Stored entries:
---------------
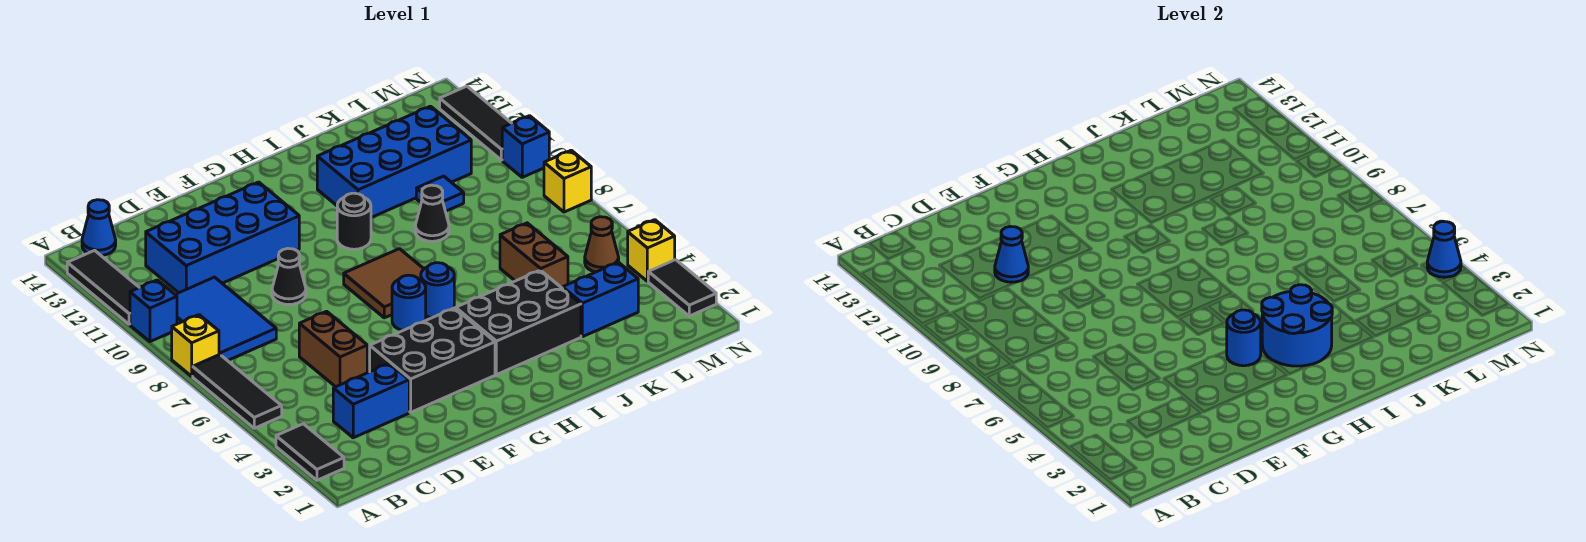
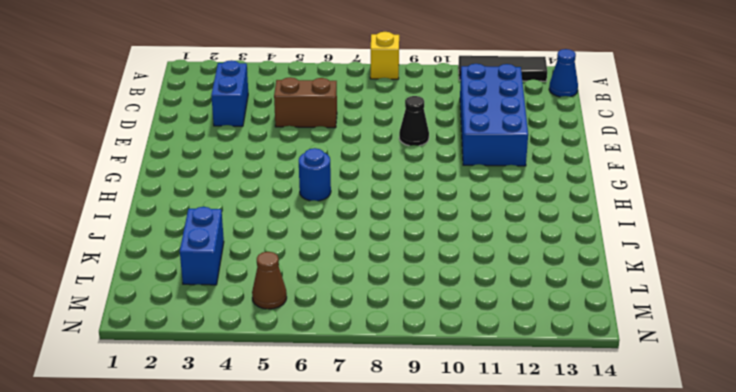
none -> black tile A2:A3 level 1
none -> black tile A5:A7 level 1
none -> blue brick A10 level 1
none -> blue tile B8:C10 level 1

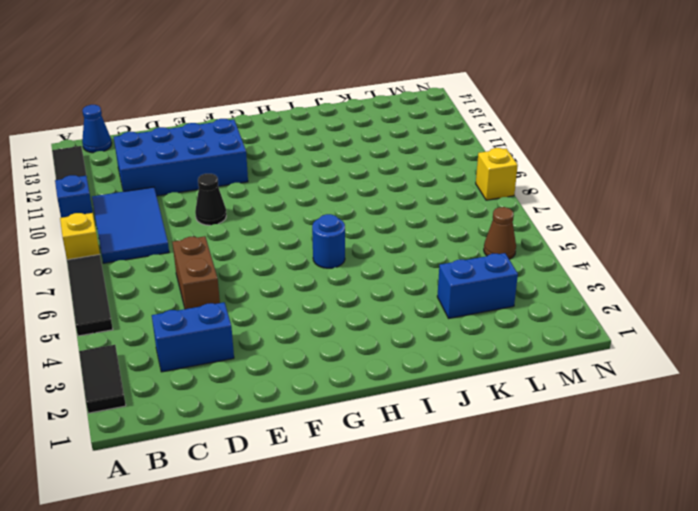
none -> black brick E3:G4 level 1
none -> blue round brick G6 level 1
none -> brown tile G7:H8 level 1
none -> black brick H3:J4 level 1

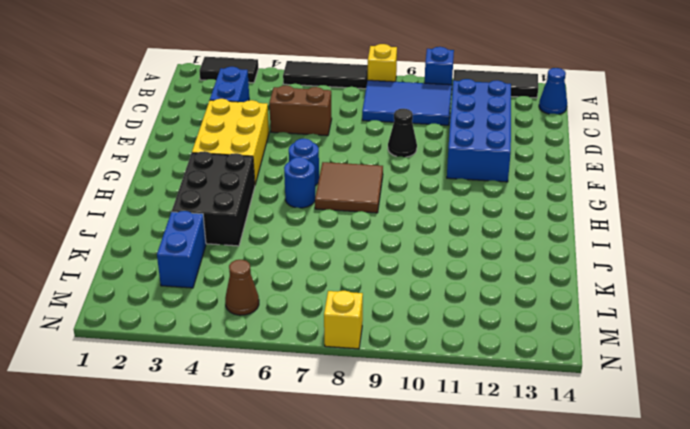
yellow brick E3:G4 level 1 -> black brick E3:G4 level 1
none -> black round brick H10 level 1
none -> blue brick I11:L12 level 1
none -> black cone J9 level 1
none -> brown brick K5:K6 level 1

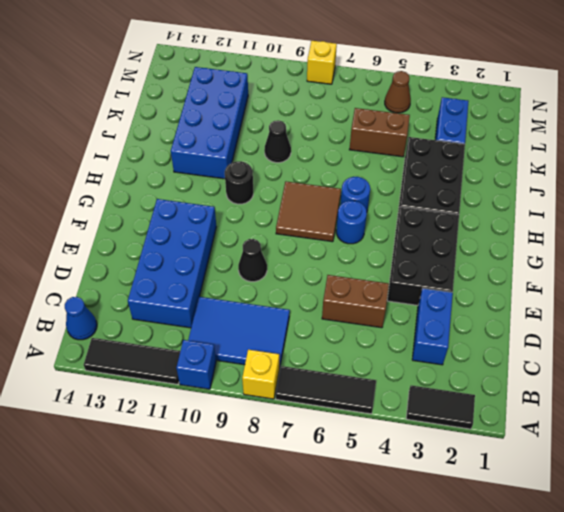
none -> blue tile K10 level 1
none -> black tile N2:N3 level 1
none -> yellow brick N4 level 1
none -> blue brick N10 level 1

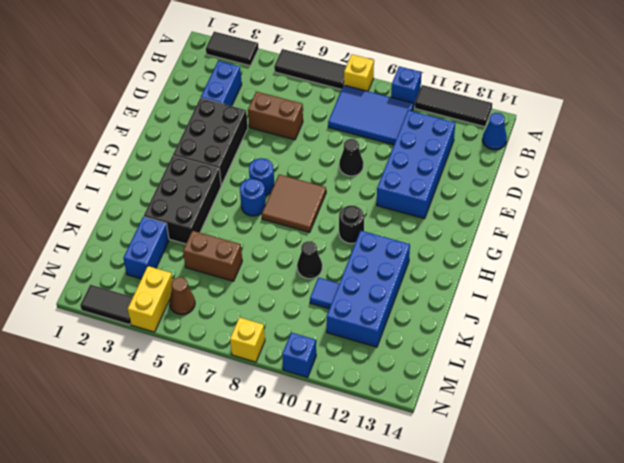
yellow brick M4:N4 level 1 -> yellow brick N4 level 1
none -> black tile N11:N13 level 1
none -> blue cone D11 level 2
none -> blue round brick G4 level 2
none -> blue round brick H3:I4 level 2

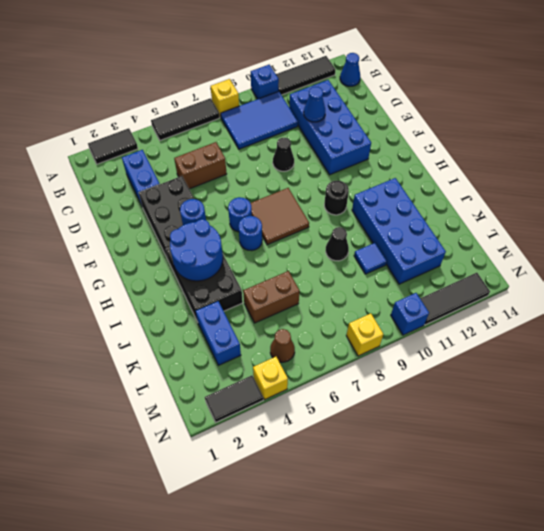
none -> blue cone N4 level 2

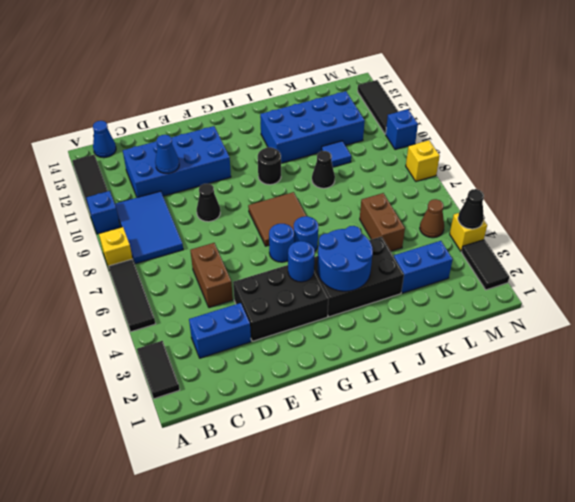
black cone N4 level 2 -> blue cone N4 level 2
---------------
In the copy, no picture may appear; the records themselves must be output exactly.

■ SOLVED PROBLEM:
none -> black tile A2:A3 level 1
none -> black tile A5:A7 level 1
none -> blue brick A10 level 1
none -> blue tile B8:C10 level 1

none -> black brick E3:G4 level 1
none -> blue round brick G6 level 1
none -> brown tile G7:H8 level 1
none -> black brick H3:J4 level 1

yellow brick E3:G4 level 1 -> black brick E3:G4 level 1
none -> black round brick H10 level 1
none -> blue brick I11:L12 level 1
none -> black cone J9 level 1
none -> brown brick K5:K6 level 1

none -> blue tile K10 level 1
none -> black tile N2:N3 level 1
none -> yellow brick N4 level 1
none -> blue brick N10 level 1

yellow brick M4:N4 level 1 -> yellow brick N4 level 1
none -> black tile N11:N13 level 1
none -> blue cone D11 level 2
none -> blue round brick G4 level 2
none -> blue round brick H3:I4 level 2

none -> blue cone N4 level 2

black cone N4 level 2 -> blue cone N4 level 2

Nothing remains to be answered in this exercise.